• [WHAT NEEDS TO BE DONE]:
When a line in the records contains the string "none", copy that line.

• [RECORDS PROVIDED]:
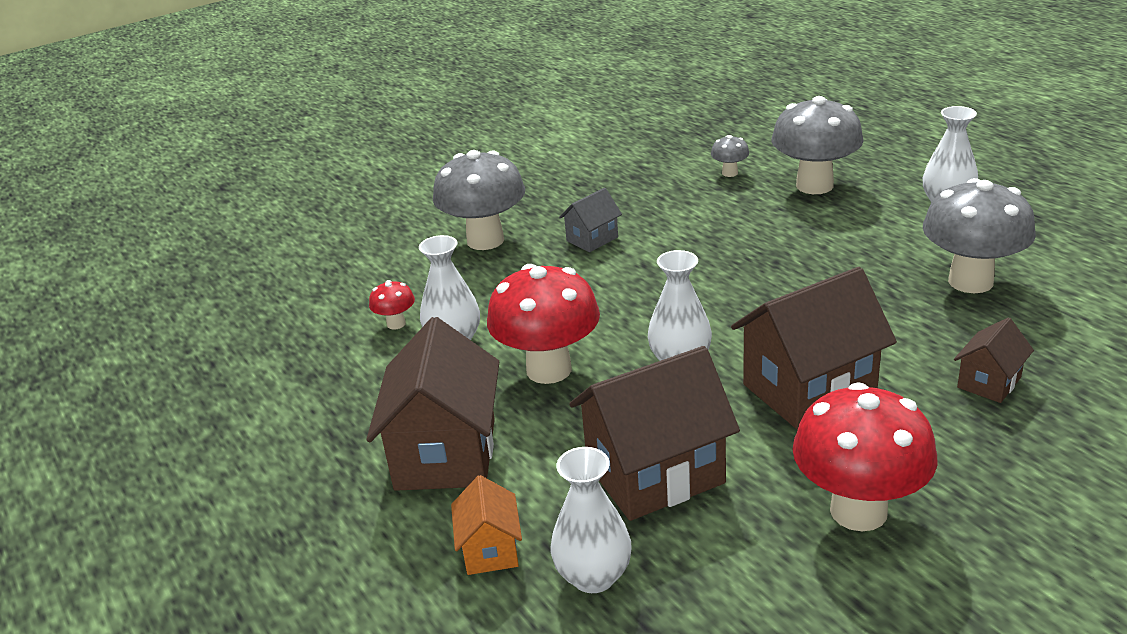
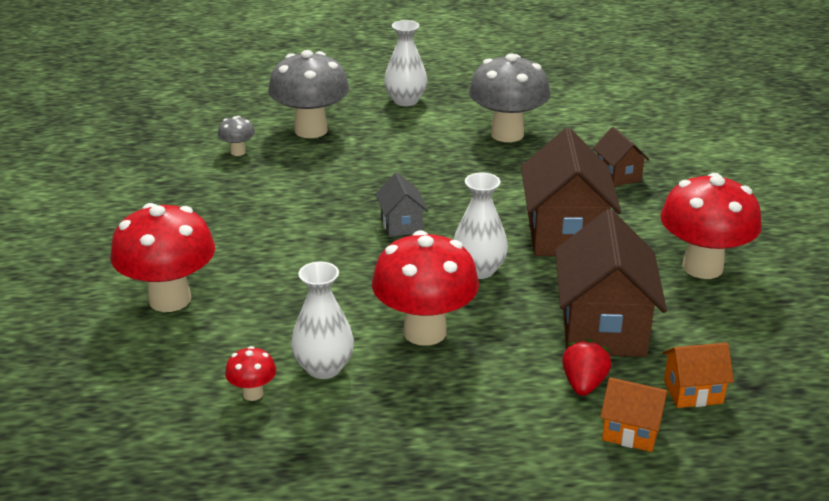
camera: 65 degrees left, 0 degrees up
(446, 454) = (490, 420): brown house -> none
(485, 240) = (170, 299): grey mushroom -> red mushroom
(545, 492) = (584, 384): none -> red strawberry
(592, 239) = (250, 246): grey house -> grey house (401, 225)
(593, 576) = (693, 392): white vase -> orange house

==

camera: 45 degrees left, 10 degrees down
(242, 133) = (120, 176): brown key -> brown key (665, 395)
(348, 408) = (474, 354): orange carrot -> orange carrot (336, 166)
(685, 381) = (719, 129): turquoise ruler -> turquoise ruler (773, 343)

• [ANSWER SECTION]:
(446, 454) = (490, 420): brown house -> none
(545, 492) = (584, 384): none -> red strawberry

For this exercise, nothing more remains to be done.